Modification records
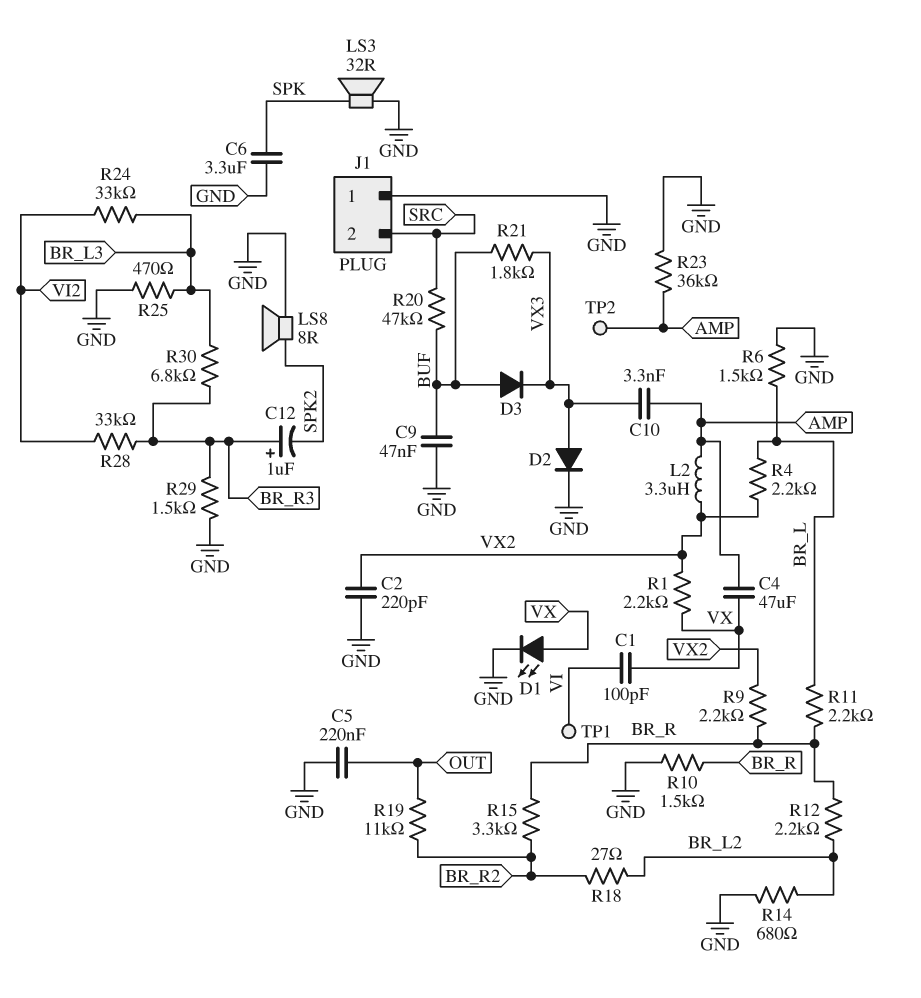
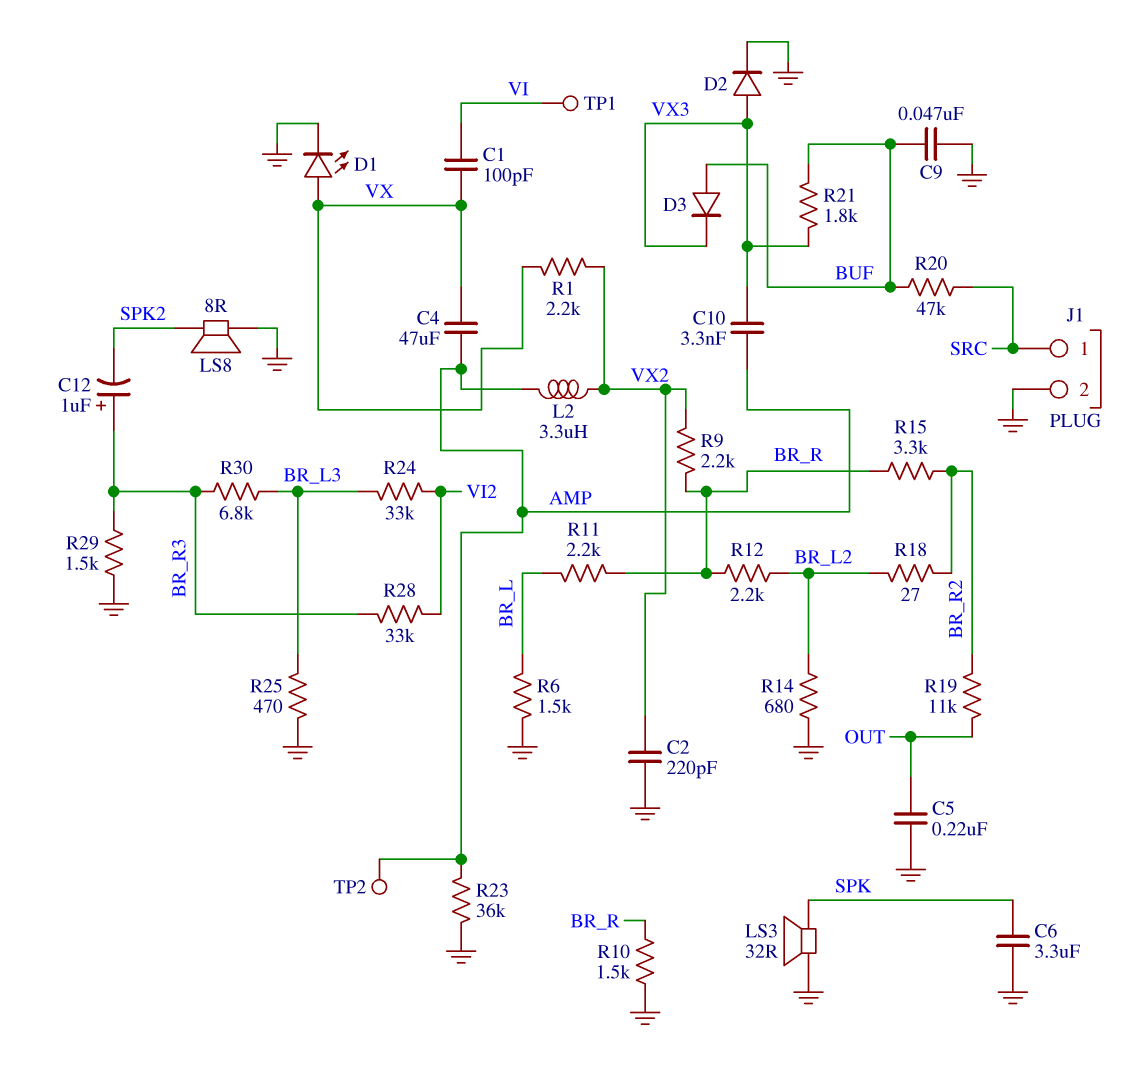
J1 pin 1: GND -> SRC
J1 pin 2: SRC -> GND
R4: 2.2k (BR_L, VX2) -> none

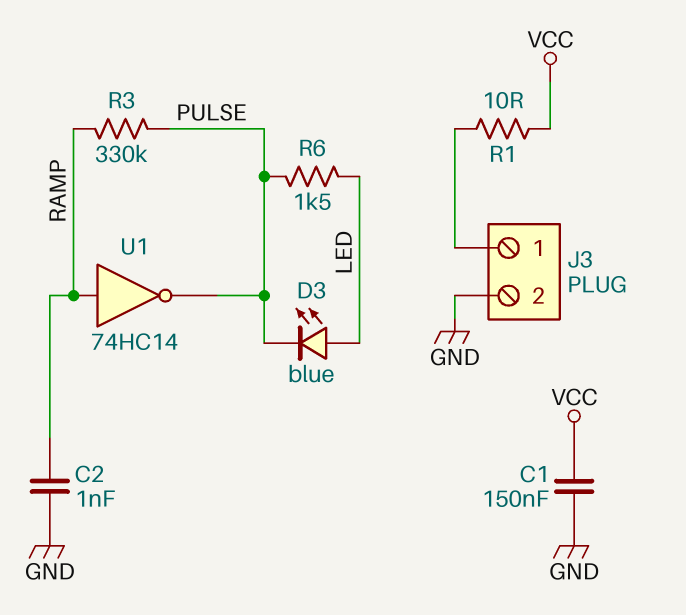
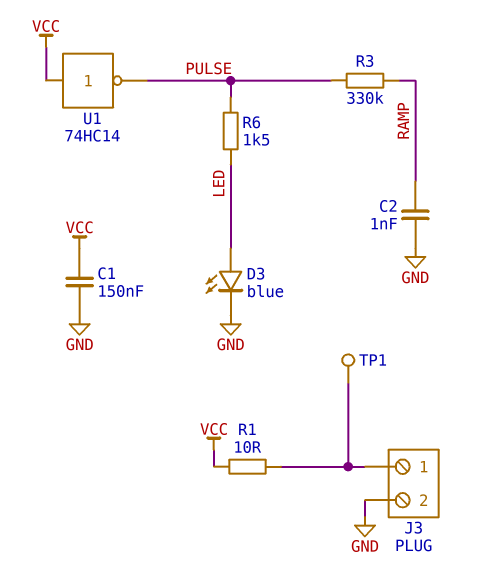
D3: LED blue (A LED, K PULSE) -> LED blue (A LED, K GND)
TP1: none -> test point (J3/1)
U1: NOT 74HC14 (in RAMP, out PULSE) -> NOT 74HC14 (in VCC, out PULSE)

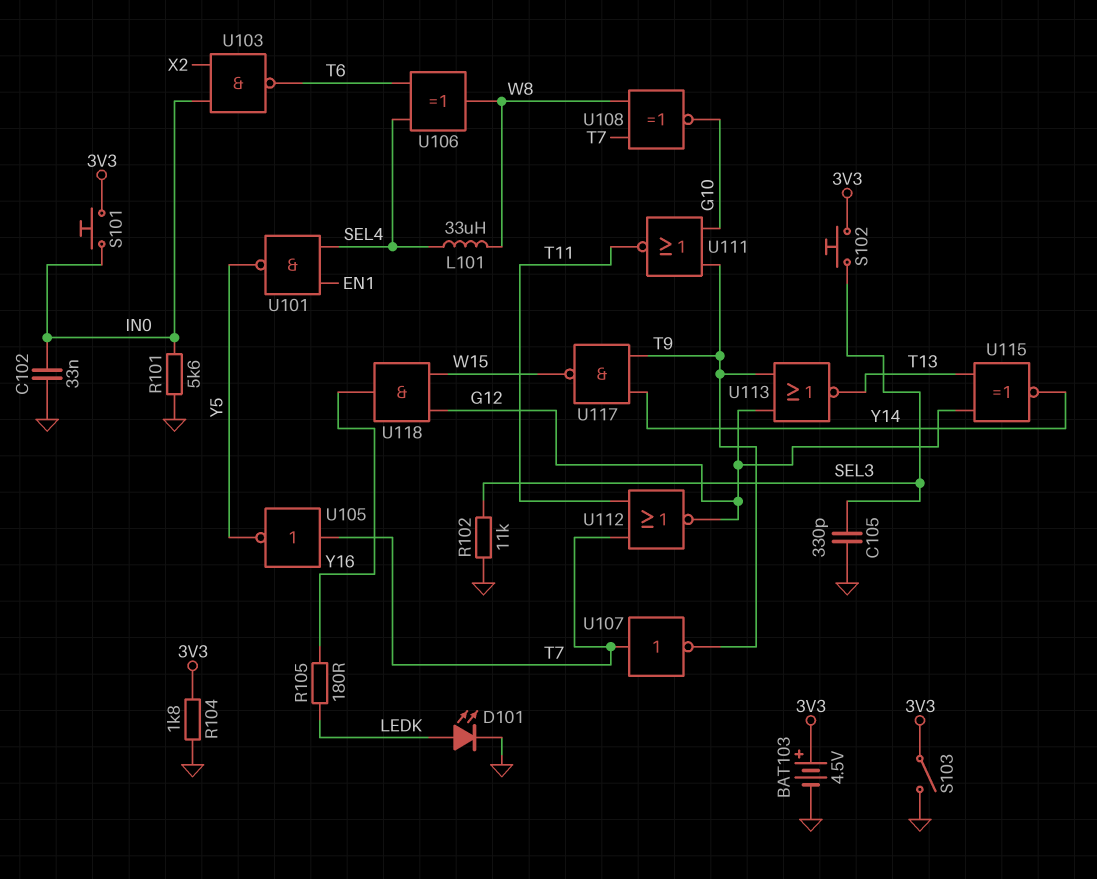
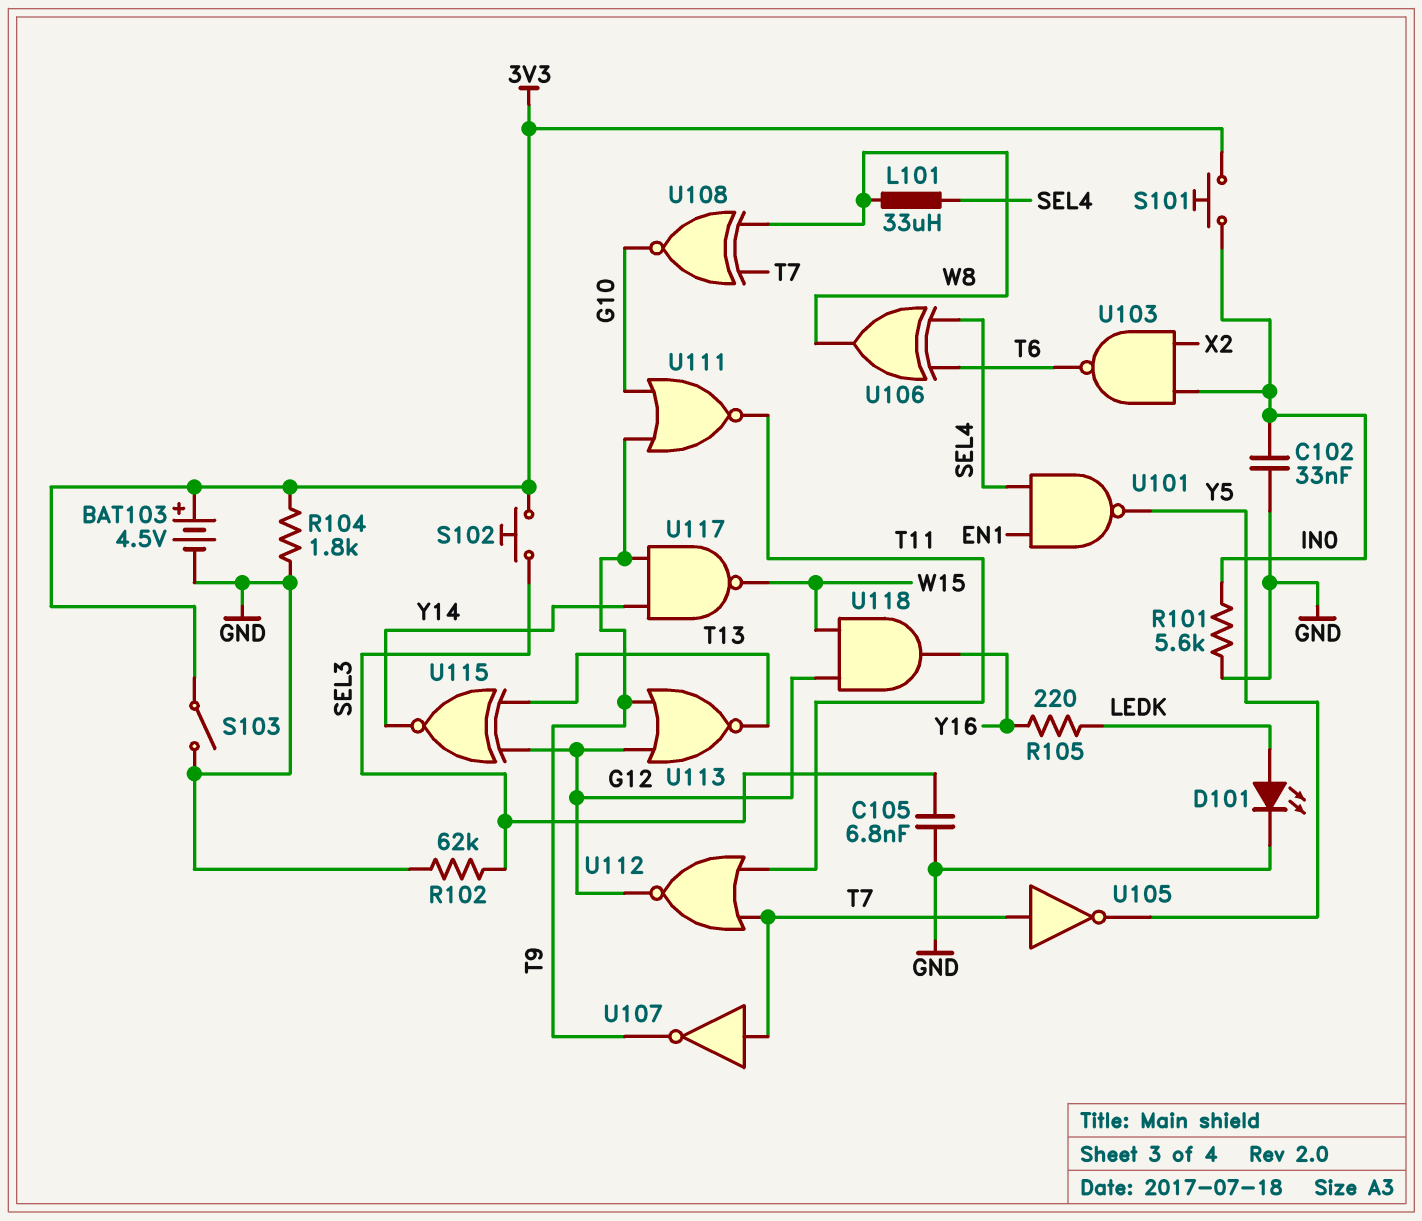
C105: 330pF (GND, SEL3) -> 6.8nF (GND, SEL3)
R102: 11k (GND, SEL3) -> 62k (GND, SEL3)
R105: 180 (LEDK, Y16) -> 220 (LEDK, Y16)

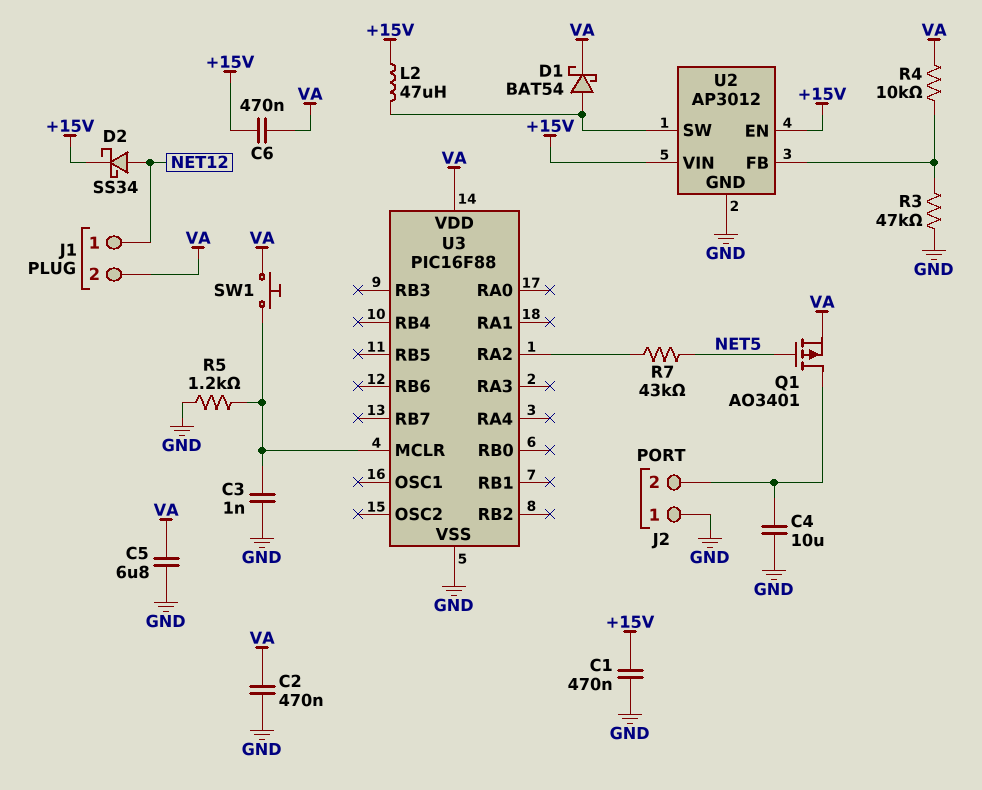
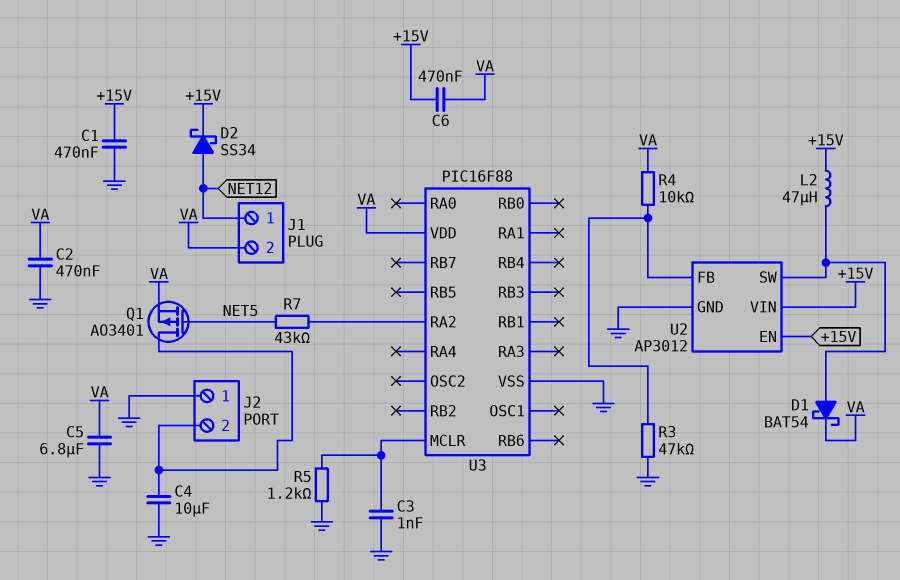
SW1: button (U3/MCLR, VA) -> none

Task instructions. Go through the data above and copy each line that holds the word "PULSE".

Exercise response.
D3: LED blue (A LED, K PULSE) -> LED blue (A LED, K GND)
U1: NOT 74HC14 (in RAMP, out PULSE) -> NOT 74HC14 (in VCC, out PULSE)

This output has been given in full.